### To do
Your answer is to be the exact text of the lines from the one containing "R9: 2.7k (SIG10, SIG19)" through the final line of the entries, restated in full, with pictures omitted.

### Provided data
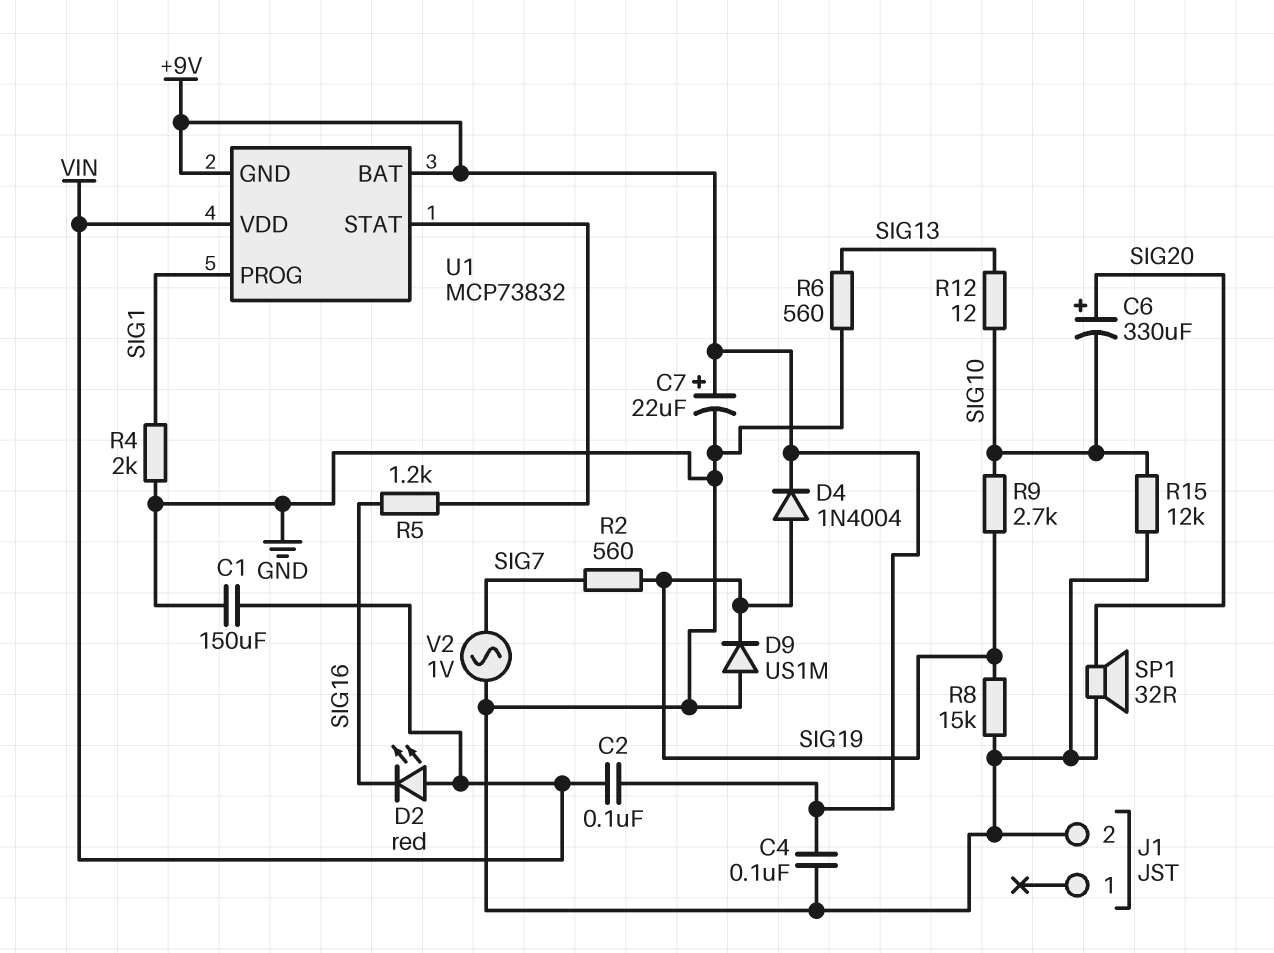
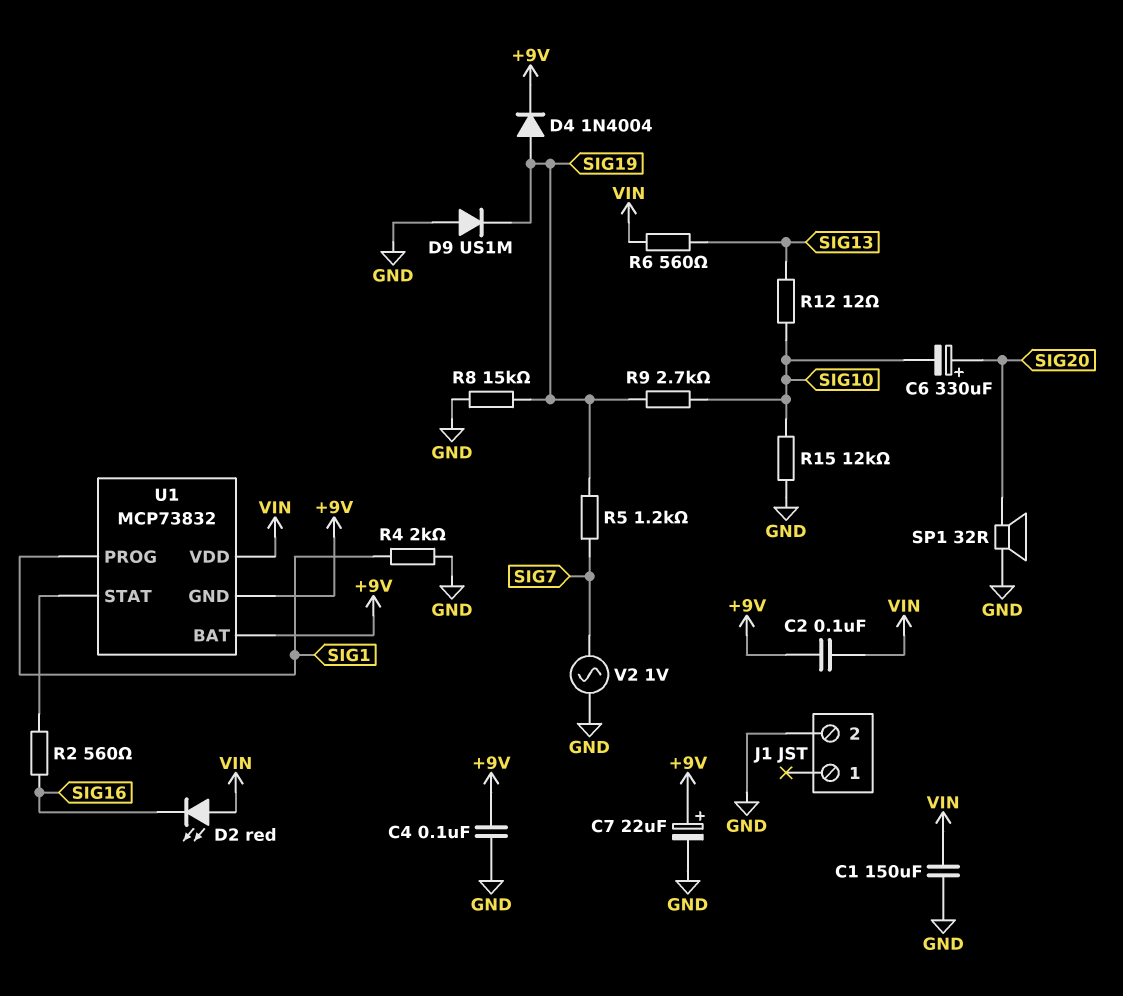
R2: 560 (SIG7, SIG19) -> 560 (SIG16, U1/STAT)
R5: 1.2k (SIG16, U1/STAT) -> 1.2k (SIG7, SIG19)
R6: 560 (GND, SIG13) -> 560 (SIG13, VIN)

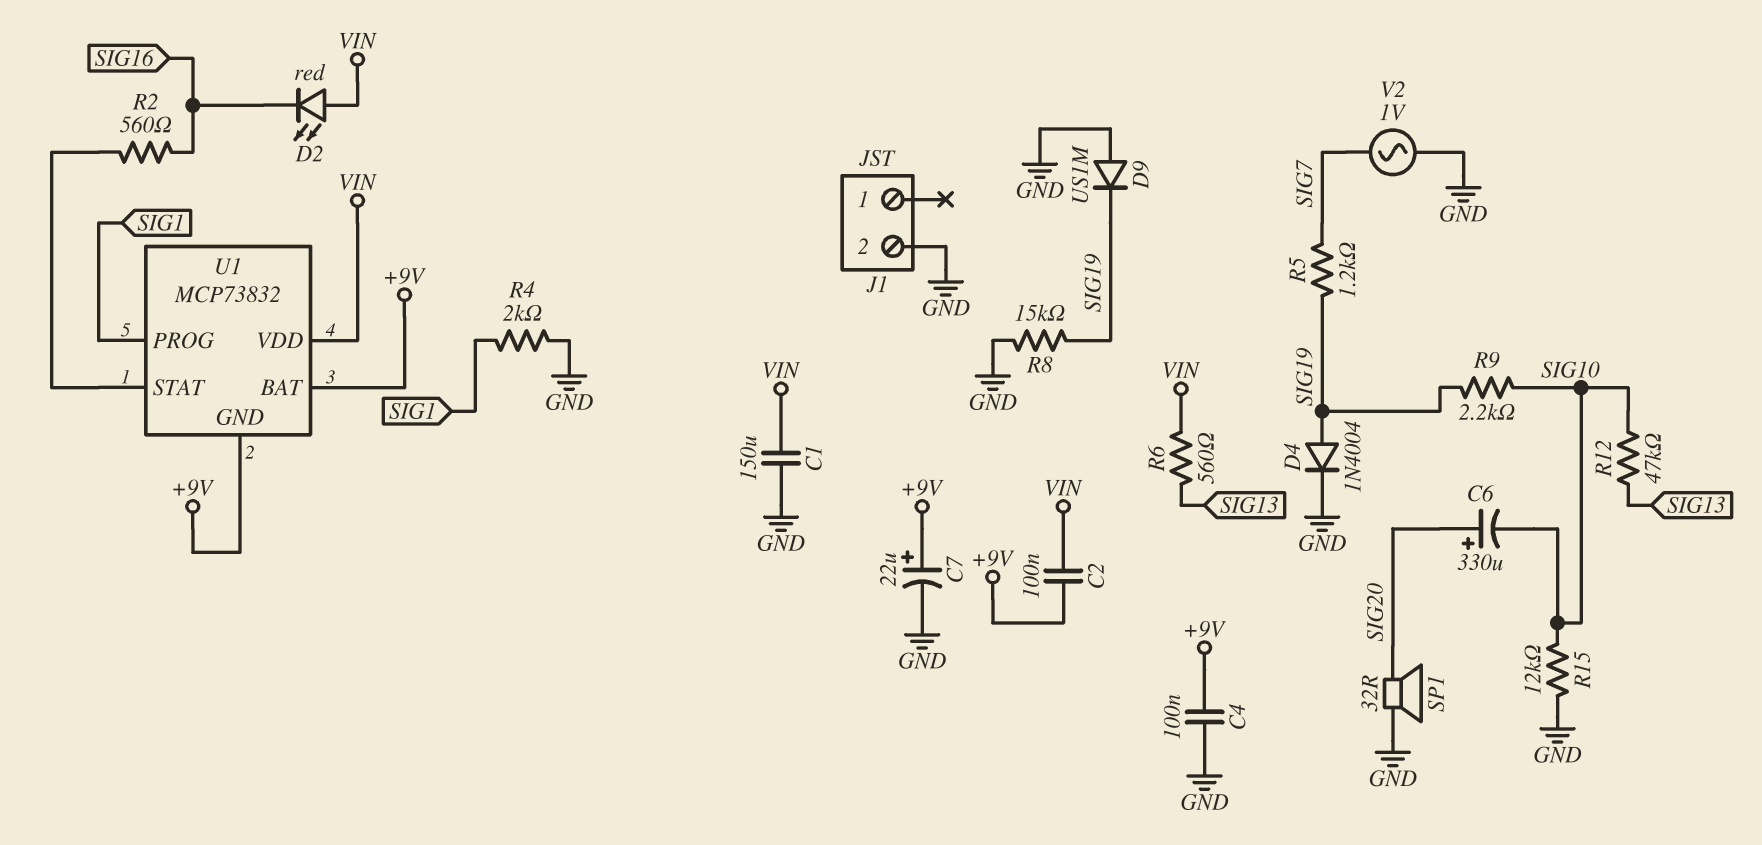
D4: diode 1N4004 (A SIG19, K +9V) -> diode 1N4004 (A SIG19, K GND)
R9: 2.7k (SIG10, SIG19) -> 2.2k (SIG10, SIG19)
R12: 12 (SIG10, SIG13) -> 47k (SIG10, SIG13)

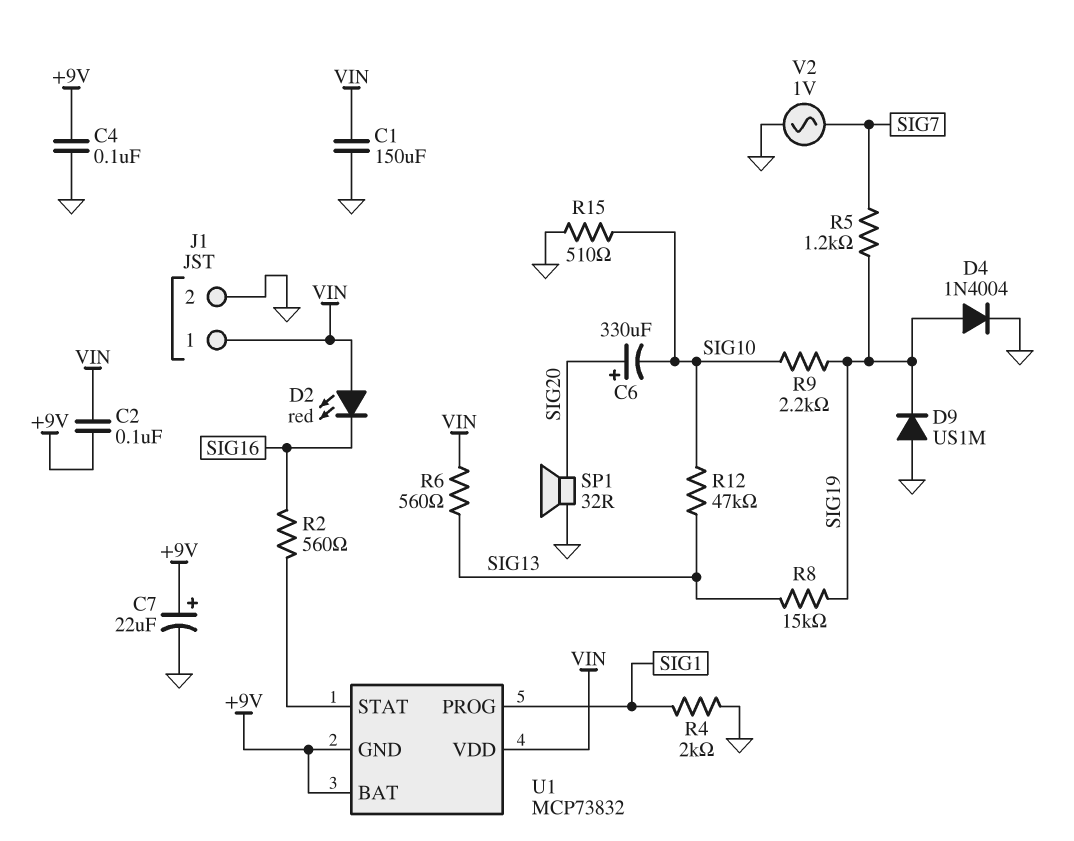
J1 pin 1: none -> VIN
R8: 15k (GND, SIG19) -> 15k (SIG13, SIG19)
R15: 12k (GND, SIG10) -> 510 (GND, SIG10)

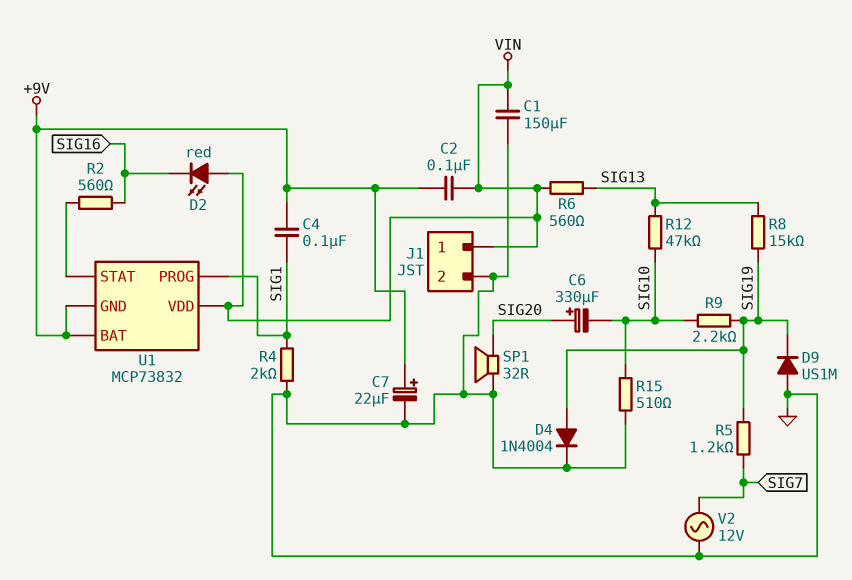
C4: 100nF (+9V, GND) -> 100nF (+9V, SIG1)
V2: AC 1V (GND, SIG7) -> AC 12V (GND, SIG7)

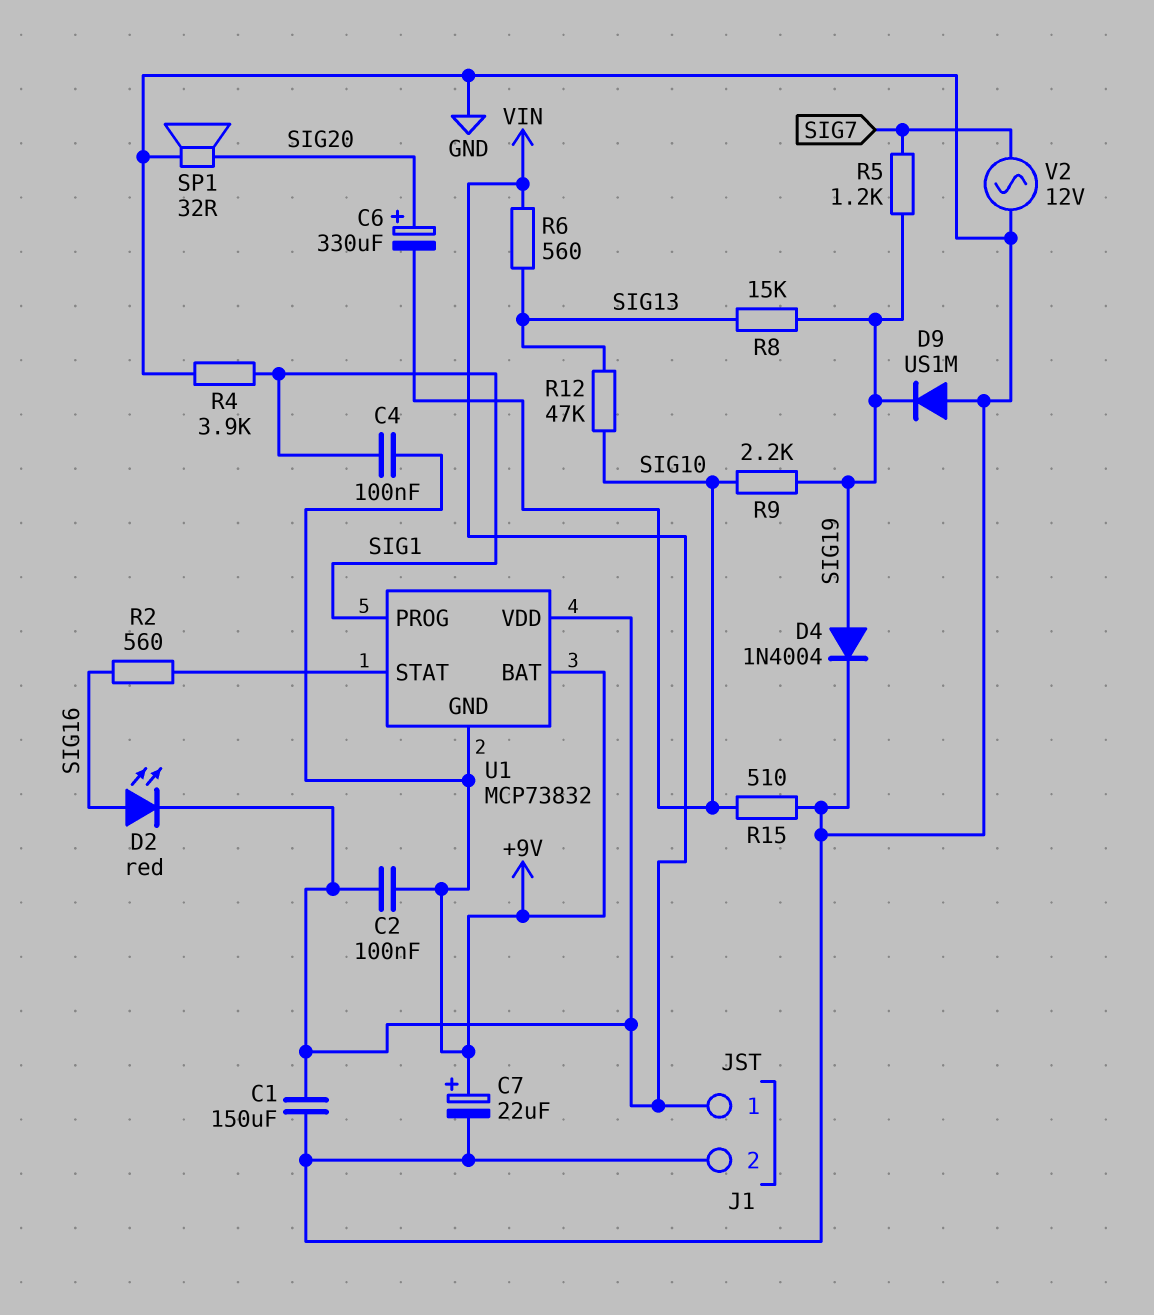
D2: LED red (A VIN, K SIG16) -> LED red (A SIG16, K VIN)
R4: 2k (GND, SIG1) -> 3.9k (GND, SIG1)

### Result of this exercise
R9: 2.7k (SIG10, SIG19) -> 2.2k (SIG10, SIG19)
R12: 12 (SIG10, SIG13) -> 47k (SIG10, SIG13)

J1 pin 1: none -> VIN
R8: 15k (GND, SIG19) -> 15k (SIG13, SIG19)
R15: 12k (GND, SIG10) -> 510 (GND, SIG10)

C4: 100nF (+9V, GND) -> 100nF (+9V, SIG1)
V2: AC 1V (GND, SIG7) -> AC 12V (GND, SIG7)

D2: LED red (A VIN, K SIG16) -> LED red (A SIG16, K VIN)
R4: 2k (GND, SIG1) -> 3.9k (GND, SIG1)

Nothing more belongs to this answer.